• **What the task requires**
Exclude the pictures. Transcribe, exactly as written, the lines from the one with "U1 pin THR: none -> RAMP" through the end of the entries below.

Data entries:

|---|

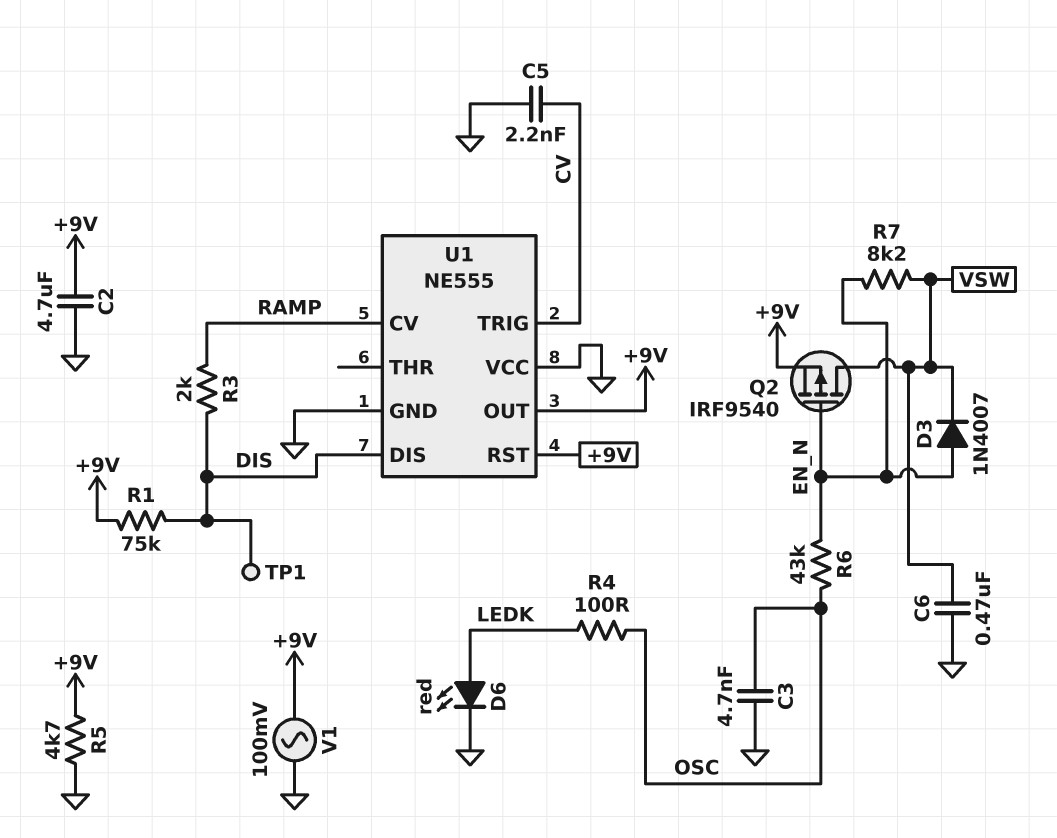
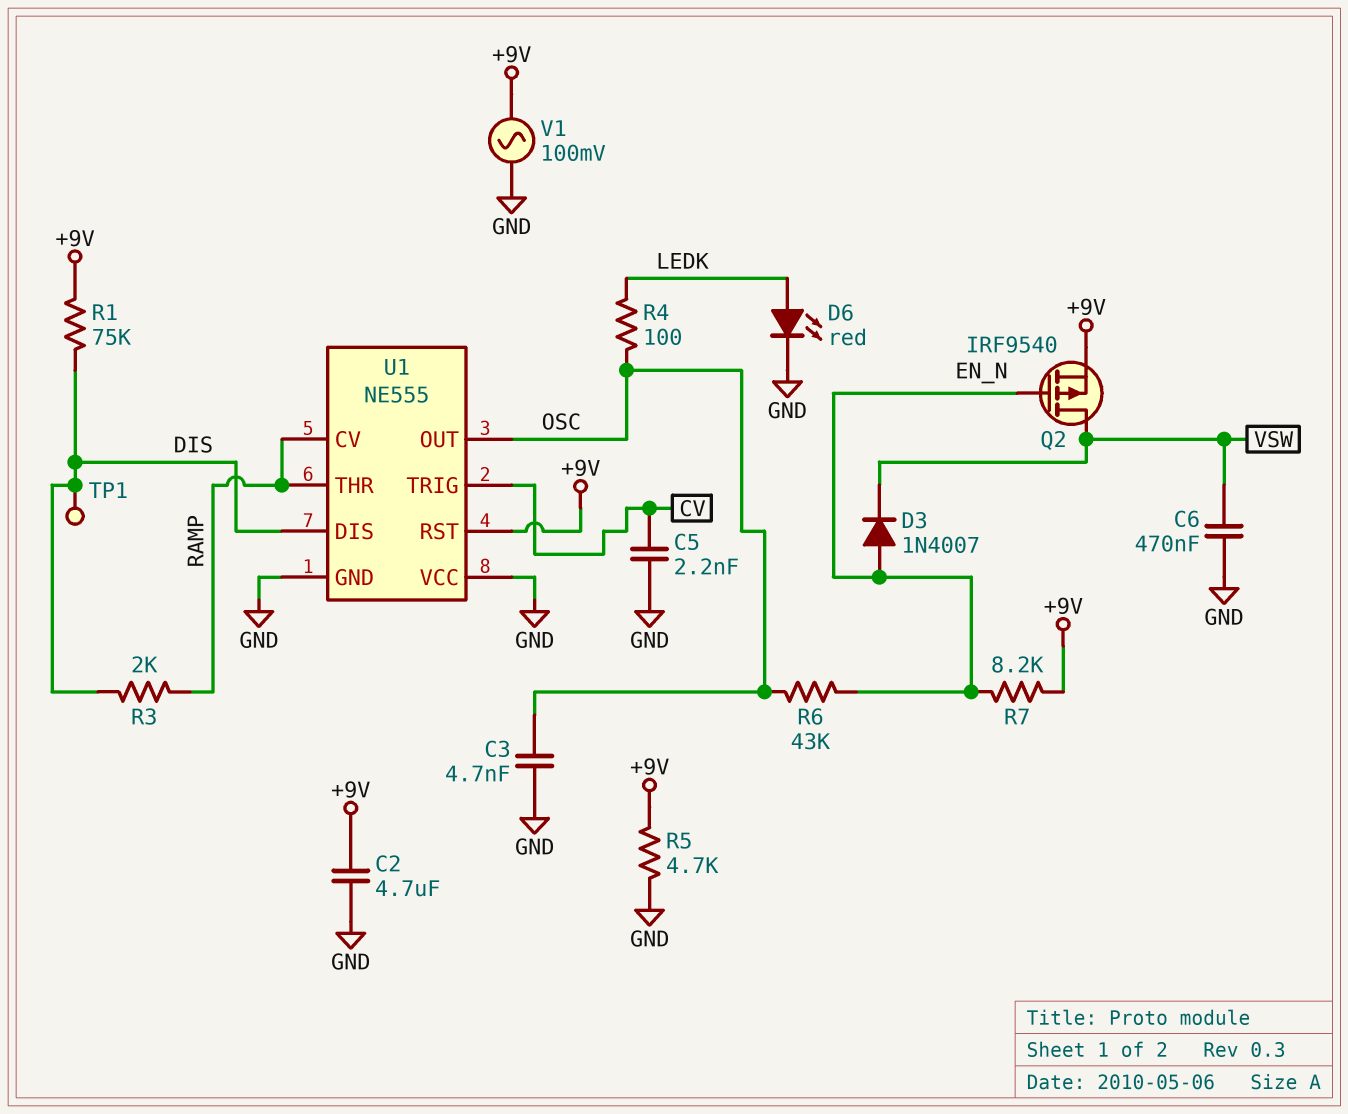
R7: 8.2k (EN_N, VSW) -> 8.2k (+9V, EN_N)
U1 pin OUT: +9V -> OSC
U1 pin THR: none -> RAMP

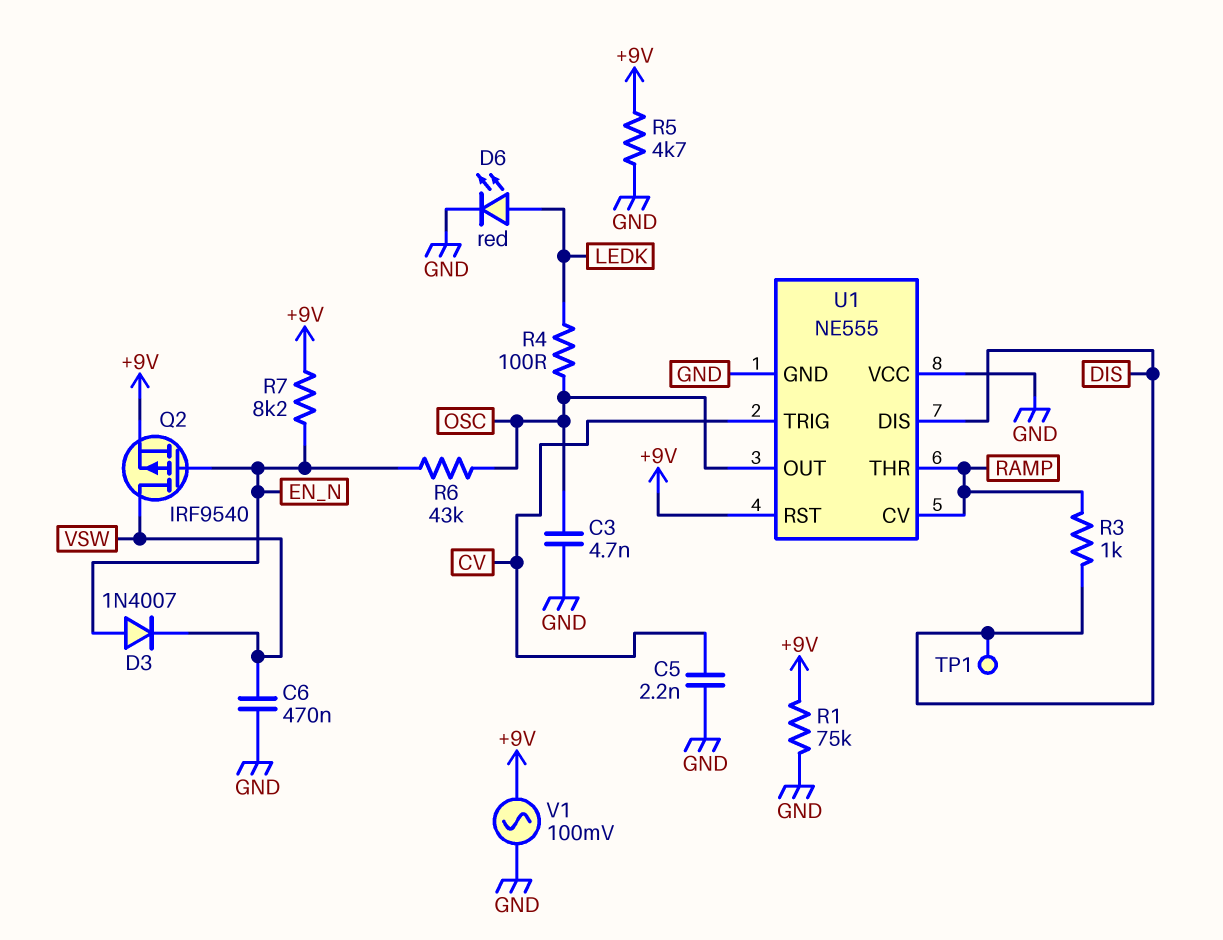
C2: 4.7uF (+9V, GND) -> none
R1: 75k (+9V, DIS) -> 75k (+9V, GND)
R3: 2k (DIS, RAMP) -> 1k (DIS, RAMP)

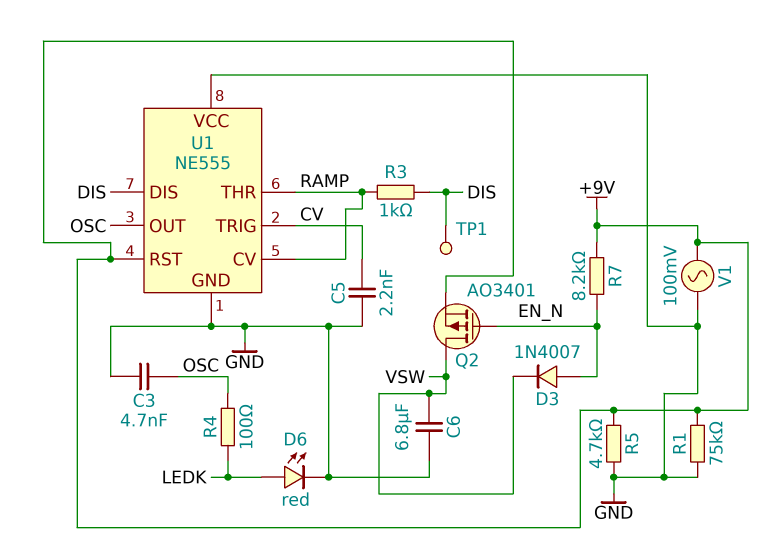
C6: 470nF (GND, VSW) -> 6.8uF (GND, VSW)
Q2: PMOS IRF9540 (G EN_N, D VSW, S +9V) -> PMOS AO3401 (G EN_N, D VSW, S +9V)
R6: 43k (EN_N, OSC) -> none

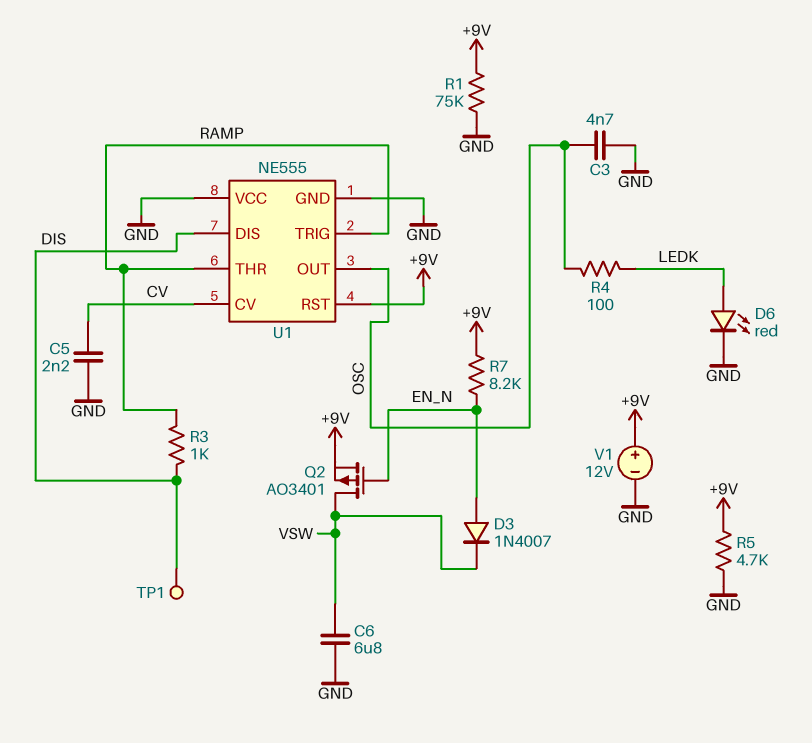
U1 pin CV: RAMP -> CV
U1 pin TRIG: CV -> RAMP
V1: AC 100mV (+9V, GND) -> 12V (plus +9V, minus GND)

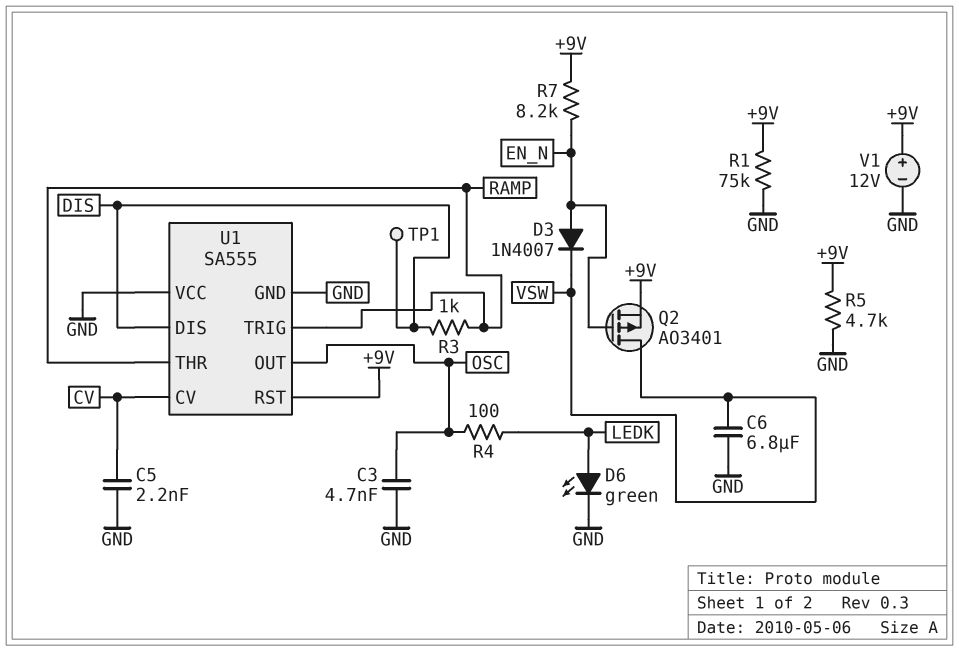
D6: LED red (A LEDK, K GND) -> LED green (A LEDK, K GND)
U1: NE555 -> SA555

|---|

• **Output below**
U1 pin THR: none -> RAMP

C2: 4.7uF (+9V, GND) -> none
R1: 75k (+9V, DIS) -> 75k (+9V, GND)
R3: 2k (DIS, RAMP) -> 1k (DIS, RAMP)

C6: 470nF (GND, VSW) -> 6.8uF (GND, VSW)
Q2: PMOS IRF9540 (G EN_N, D VSW, S +9V) -> PMOS AO3401 (G EN_N, D VSW, S +9V)
R6: 43k (EN_N, OSC) -> none

U1 pin CV: RAMP -> CV
U1 pin TRIG: CV -> RAMP
V1: AC 100mV (+9V, GND) -> 12V (plus +9V, minus GND)

D6: LED red (A LEDK, K GND) -> LED green (A LEDK, K GND)
U1: NE555 -> SA555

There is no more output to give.